(Source material begins)

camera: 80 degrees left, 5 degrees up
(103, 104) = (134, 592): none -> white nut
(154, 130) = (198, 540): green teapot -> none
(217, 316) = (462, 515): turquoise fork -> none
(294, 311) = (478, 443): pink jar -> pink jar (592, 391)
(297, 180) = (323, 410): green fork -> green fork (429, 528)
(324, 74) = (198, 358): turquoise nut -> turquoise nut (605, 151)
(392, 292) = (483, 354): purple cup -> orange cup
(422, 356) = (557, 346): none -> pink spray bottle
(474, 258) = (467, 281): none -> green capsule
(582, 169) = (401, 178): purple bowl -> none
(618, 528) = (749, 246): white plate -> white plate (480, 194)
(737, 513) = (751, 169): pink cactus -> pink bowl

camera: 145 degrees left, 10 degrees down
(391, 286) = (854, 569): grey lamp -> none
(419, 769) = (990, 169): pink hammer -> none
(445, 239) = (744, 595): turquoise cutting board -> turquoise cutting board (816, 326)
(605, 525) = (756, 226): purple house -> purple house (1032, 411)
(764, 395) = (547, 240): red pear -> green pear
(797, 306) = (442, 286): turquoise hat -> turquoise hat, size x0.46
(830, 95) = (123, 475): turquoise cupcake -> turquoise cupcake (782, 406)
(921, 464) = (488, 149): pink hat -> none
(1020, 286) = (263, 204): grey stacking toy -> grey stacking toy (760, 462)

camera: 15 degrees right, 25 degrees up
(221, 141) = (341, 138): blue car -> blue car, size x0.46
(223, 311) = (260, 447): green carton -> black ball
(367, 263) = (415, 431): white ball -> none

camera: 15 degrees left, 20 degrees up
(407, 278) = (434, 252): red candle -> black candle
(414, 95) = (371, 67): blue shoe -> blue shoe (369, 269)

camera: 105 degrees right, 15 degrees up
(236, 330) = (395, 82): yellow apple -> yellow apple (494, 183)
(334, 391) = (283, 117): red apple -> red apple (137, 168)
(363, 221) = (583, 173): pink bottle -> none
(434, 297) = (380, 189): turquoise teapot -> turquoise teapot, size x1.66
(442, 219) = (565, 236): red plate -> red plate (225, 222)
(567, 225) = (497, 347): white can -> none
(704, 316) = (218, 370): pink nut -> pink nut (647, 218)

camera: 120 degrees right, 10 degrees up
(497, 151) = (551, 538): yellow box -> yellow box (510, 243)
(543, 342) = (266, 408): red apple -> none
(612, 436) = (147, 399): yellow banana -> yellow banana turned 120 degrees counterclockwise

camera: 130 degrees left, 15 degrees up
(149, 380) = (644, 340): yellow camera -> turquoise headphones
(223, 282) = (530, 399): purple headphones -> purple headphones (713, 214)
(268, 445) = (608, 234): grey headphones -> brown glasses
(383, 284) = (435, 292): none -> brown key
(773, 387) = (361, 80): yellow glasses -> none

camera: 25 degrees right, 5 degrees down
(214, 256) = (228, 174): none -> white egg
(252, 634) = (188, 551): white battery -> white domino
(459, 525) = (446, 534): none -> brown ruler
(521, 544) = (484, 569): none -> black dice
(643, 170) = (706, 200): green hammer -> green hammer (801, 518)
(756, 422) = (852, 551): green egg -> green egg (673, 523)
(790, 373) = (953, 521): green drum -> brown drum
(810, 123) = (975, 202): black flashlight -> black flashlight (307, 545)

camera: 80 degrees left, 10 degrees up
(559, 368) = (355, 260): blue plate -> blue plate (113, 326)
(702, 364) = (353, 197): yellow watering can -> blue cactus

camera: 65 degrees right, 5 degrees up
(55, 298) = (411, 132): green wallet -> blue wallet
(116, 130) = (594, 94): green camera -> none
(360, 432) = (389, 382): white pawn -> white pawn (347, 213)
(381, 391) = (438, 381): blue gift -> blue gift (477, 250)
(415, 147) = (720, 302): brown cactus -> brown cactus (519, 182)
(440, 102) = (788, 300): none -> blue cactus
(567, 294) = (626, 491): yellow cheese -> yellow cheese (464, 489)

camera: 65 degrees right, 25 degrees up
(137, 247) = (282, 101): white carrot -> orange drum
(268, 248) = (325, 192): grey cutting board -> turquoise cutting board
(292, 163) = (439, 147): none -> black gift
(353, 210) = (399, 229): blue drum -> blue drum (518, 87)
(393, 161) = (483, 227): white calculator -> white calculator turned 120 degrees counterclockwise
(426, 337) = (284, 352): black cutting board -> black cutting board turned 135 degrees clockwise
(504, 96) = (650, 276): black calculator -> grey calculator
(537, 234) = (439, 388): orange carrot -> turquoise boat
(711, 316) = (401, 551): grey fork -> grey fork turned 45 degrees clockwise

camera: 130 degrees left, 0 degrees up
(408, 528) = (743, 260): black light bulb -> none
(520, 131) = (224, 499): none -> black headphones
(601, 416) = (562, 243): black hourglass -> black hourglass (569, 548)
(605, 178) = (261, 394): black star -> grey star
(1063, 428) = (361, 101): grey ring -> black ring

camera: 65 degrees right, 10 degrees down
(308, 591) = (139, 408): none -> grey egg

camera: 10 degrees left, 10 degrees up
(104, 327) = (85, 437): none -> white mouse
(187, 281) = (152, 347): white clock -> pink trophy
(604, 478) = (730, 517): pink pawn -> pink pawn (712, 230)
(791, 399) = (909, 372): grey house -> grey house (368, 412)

(Source material ends)

• **What to produce**
Which lines in the records above contain the word "brown"? Copy each one.

• **Task output**
(268, 445) = (608, 234): grey headphones -> brown glasses
(383, 284) = (435, 292): none -> brown key
(459, 525) = (446, 534): none -> brown ruler
(790, 373) = (953, 521): green drum -> brown drum
(415, 147) = (720, 302): brown cactus -> brown cactus (519, 182)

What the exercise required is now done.